Work instruction
The entries that follow include a run beginning at the line with "(307, 429) = (460, 191): white" and ending at the line with "(448, 524) = (537, 97): yellow"; restate that run word for word and leave the rest out.

Input data
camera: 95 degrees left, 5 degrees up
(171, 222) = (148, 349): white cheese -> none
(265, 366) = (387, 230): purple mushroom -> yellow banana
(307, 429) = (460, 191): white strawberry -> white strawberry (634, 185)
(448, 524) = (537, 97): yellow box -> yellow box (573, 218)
---
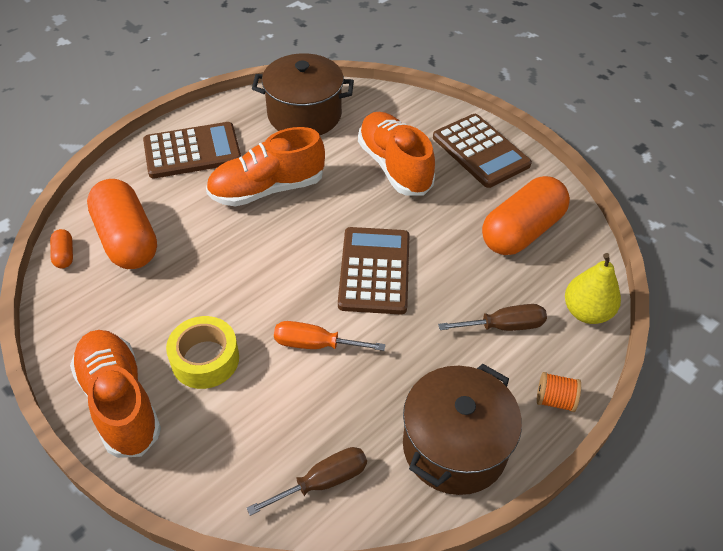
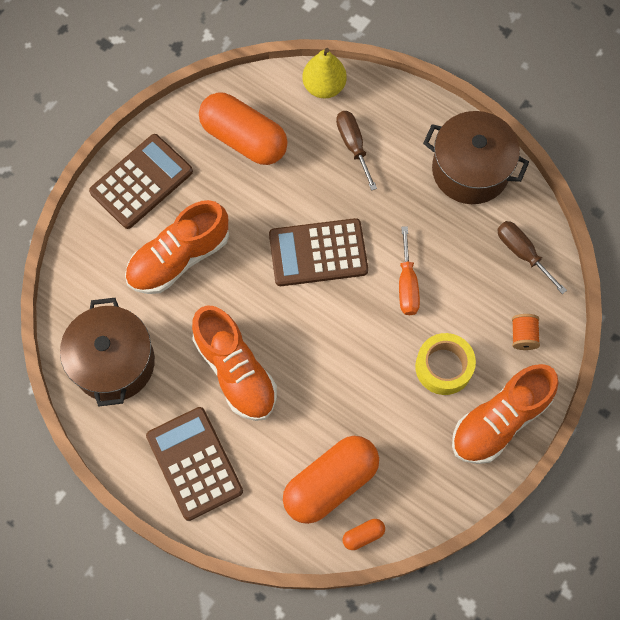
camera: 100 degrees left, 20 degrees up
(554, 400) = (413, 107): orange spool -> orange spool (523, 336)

Response to the task
(307, 429) = (460, 191): white strawberry -> white strawberry (634, 185)
(448, 524) = (537, 97): yellow box -> yellow box (573, 218)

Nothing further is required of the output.